═══ Records for the task
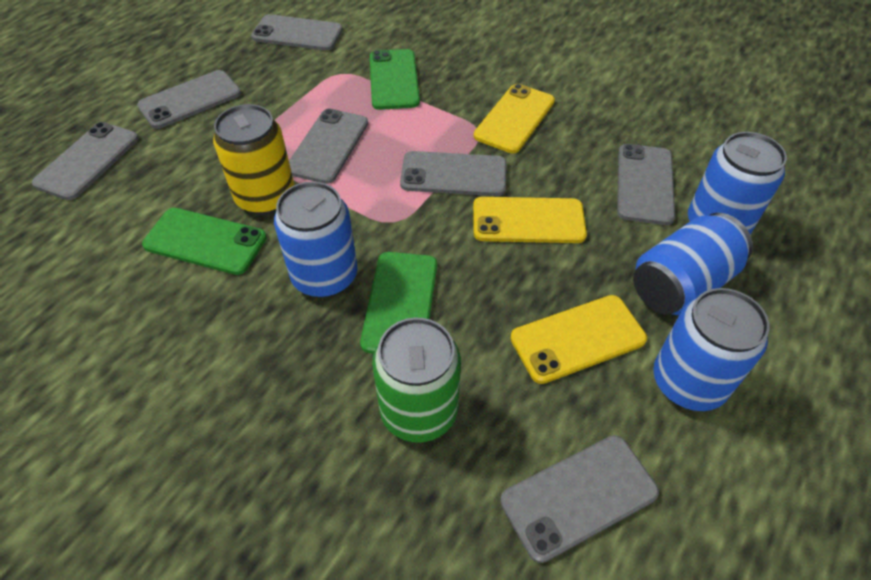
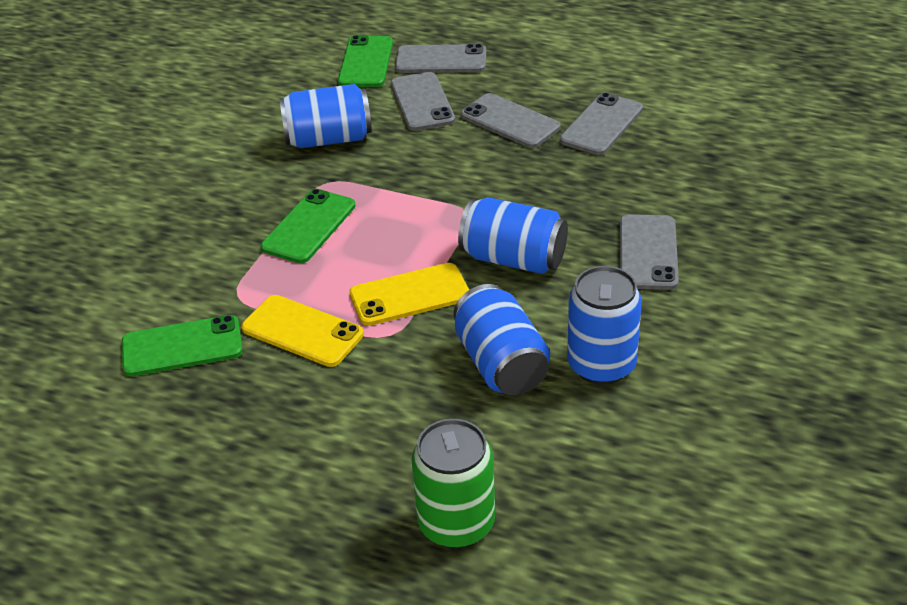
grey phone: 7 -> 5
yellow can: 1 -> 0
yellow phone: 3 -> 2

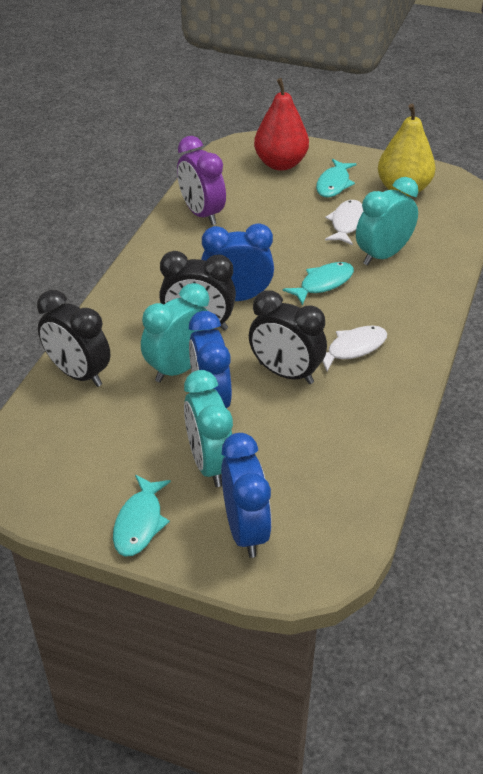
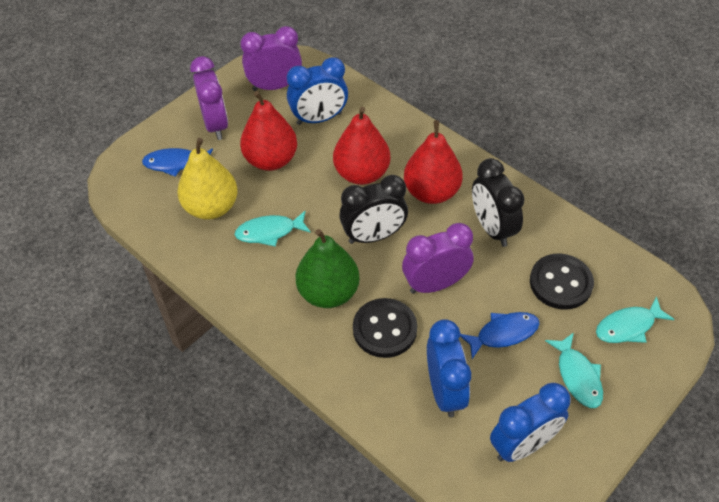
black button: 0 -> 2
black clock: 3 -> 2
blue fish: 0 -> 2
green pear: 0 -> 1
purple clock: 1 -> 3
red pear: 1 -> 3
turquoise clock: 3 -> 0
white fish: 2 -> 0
══════
Only the pictures are to be left out; everything else in the entries above must be duplicated exactly.

Result for this exercise:
grey phone: 7 -> 5
yellow can: 1 -> 0
yellow phone: 3 -> 2

black button: 0 -> 2
black clock: 3 -> 2
blue fish: 0 -> 2
green pear: 0 -> 1
purple clock: 1 -> 3
red pear: 1 -> 3
turquoise clock: 3 -> 0
white fish: 2 -> 0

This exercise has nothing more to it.